## Brief
Reproduce the records below in their entirety, exactly as shown.

## Data extract
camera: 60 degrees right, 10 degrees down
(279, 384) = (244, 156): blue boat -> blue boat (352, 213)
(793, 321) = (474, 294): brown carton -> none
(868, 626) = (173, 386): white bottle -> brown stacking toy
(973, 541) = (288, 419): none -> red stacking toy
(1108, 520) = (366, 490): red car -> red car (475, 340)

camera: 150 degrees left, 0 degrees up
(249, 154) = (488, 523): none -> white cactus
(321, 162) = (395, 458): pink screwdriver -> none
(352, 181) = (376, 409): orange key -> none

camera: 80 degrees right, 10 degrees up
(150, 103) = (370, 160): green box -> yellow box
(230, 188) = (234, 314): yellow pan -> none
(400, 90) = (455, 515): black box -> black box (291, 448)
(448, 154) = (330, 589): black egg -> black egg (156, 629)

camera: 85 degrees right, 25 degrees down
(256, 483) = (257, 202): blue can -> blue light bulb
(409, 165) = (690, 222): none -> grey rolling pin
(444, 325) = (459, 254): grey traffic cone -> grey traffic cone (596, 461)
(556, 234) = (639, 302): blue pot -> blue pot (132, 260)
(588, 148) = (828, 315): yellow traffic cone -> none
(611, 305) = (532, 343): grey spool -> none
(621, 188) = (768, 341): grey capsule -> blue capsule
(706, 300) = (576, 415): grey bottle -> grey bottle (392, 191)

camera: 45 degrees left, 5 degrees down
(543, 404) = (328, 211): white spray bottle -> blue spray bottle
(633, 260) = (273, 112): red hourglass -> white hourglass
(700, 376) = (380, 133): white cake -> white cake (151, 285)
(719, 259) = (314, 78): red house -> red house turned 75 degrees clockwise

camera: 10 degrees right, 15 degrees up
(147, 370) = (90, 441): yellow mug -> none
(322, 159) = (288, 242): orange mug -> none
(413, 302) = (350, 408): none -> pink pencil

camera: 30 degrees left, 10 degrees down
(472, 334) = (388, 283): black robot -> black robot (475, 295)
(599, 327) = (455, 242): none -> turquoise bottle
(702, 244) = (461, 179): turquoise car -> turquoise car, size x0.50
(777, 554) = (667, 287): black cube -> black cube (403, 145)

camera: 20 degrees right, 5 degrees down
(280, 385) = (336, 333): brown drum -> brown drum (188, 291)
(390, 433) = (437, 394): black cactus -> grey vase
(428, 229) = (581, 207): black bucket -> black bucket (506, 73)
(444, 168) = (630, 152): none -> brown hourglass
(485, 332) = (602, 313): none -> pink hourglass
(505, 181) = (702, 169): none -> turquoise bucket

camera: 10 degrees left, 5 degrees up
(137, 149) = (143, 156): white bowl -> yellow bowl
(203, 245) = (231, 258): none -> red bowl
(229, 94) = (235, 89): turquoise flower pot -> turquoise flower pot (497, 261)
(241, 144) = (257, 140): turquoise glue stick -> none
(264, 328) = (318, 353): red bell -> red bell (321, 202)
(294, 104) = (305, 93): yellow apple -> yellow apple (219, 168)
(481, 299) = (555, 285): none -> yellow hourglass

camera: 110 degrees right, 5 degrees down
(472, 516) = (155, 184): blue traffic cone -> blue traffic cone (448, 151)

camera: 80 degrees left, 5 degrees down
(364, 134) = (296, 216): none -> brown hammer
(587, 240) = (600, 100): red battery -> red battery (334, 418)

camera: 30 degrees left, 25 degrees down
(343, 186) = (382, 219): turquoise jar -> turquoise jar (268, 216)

## Response for this exercise
camera: 60 degrees right, 10 degrees down
(279, 384) = (244, 156): blue boat -> blue boat (352, 213)
(793, 321) = (474, 294): brown carton -> none
(868, 626) = (173, 386): white bottle -> brown stacking toy
(973, 541) = (288, 419): none -> red stacking toy
(1108, 520) = (366, 490): red car -> red car (475, 340)

camera: 150 degrees left, 0 degrees up
(249, 154) = (488, 523): none -> white cactus
(321, 162) = (395, 458): pink screwdriver -> none
(352, 181) = (376, 409): orange key -> none

camera: 80 degrees right, 10 degrees up
(150, 103) = (370, 160): green box -> yellow box
(230, 188) = (234, 314): yellow pan -> none
(400, 90) = (455, 515): black box -> black box (291, 448)
(448, 154) = (330, 589): black egg -> black egg (156, 629)

camera: 85 degrees right, 25 degrees down
(256, 483) = (257, 202): blue can -> blue light bulb
(409, 165) = (690, 222): none -> grey rolling pin
(444, 325) = (459, 254): grey traffic cone -> grey traffic cone (596, 461)
(556, 234) = (639, 302): blue pot -> blue pot (132, 260)
(588, 148) = (828, 315): yellow traffic cone -> none
(611, 305) = (532, 343): grey spool -> none
(621, 188) = (768, 341): grey capsule -> blue capsule
(706, 300) = (576, 415): grey bottle -> grey bottle (392, 191)

camera: 45 degrees left, 5 degrees down
(543, 404) = (328, 211): white spray bottle -> blue spray bottle
(633, 260) = (273, 112): red hourglass -> white hourglass
(700, 376) = (380, 133): white cake -> white cake (151, 285)
(719, 259) = (314, 78): red house -> red house turned 75 degrees clockwise

camera: 10 degrees right, 15 degrees up
(147, 370) = (90, 441): yellow mug -> none
(322, 159) = (288, 242): orange mug -> none
(413, 302) = (350, 408): none -> pink pencil

camera: 30 degrees left, 10 degrees down
(472, 334) = (388, 283): black robot -> black robot (475, 295)
(599, 327) = (455, 242): none -> turquoise bottle
(702, 244) = (461, 179): turquoise car -> turquoise car, size x0.50
(777, 554) = (667, 287): black cube -> black cube (403, 145)

camera: 20 degrees right, 5 degrees down
(280, 385) = (336, 333): brown drum -> brown drum (188, 291)
(390, 433) = (437, 394): black cactus -> grey vase
(428, 229) = (581, 207): black bucket -> black bucket (506, 73)
(444, 168) = (630, 152): none -> brown hourglass
(485, 332) = (602, 313): none -> pink hourglass
(505, 181) = (702, 169): none -> turquoise bucket

camera: 10 degrees left, 5 degrees up
(137, 149) = (143, 156): white bowl -> yellow bowl
(203, 245) = (231, 258): none -> red bowl
(229, 94) = (235, 89): turquoise flower pot -> turquoise flower pot (497, 261)
(241, 144) = (257, 140): turquoise glue stick -> none
(264, 328) = (318, 353): red bell -> red bell (321, 202)
(294, 104) = (305, 93): yellow apple -> yellow apple (219, 168)
(481, 299) = (555, 285): none -> yellow hourglass

camera: 110 degrees right, 5 degrees down
(472, 516) = (155, 184): blue traffic cone -> blue traffic cone (448, 151)

camera: 80 degrees left, 5 degrees down
(364, 134) = (296, 216): none -> brown hammer
(587, 240) = (600, 100): red battery -> red battery (334, 418)

camera: 30 degrees left, 25 degrees down
(343, 186) = (382, 219): turquoise jar -> turquoise jar (268, 216)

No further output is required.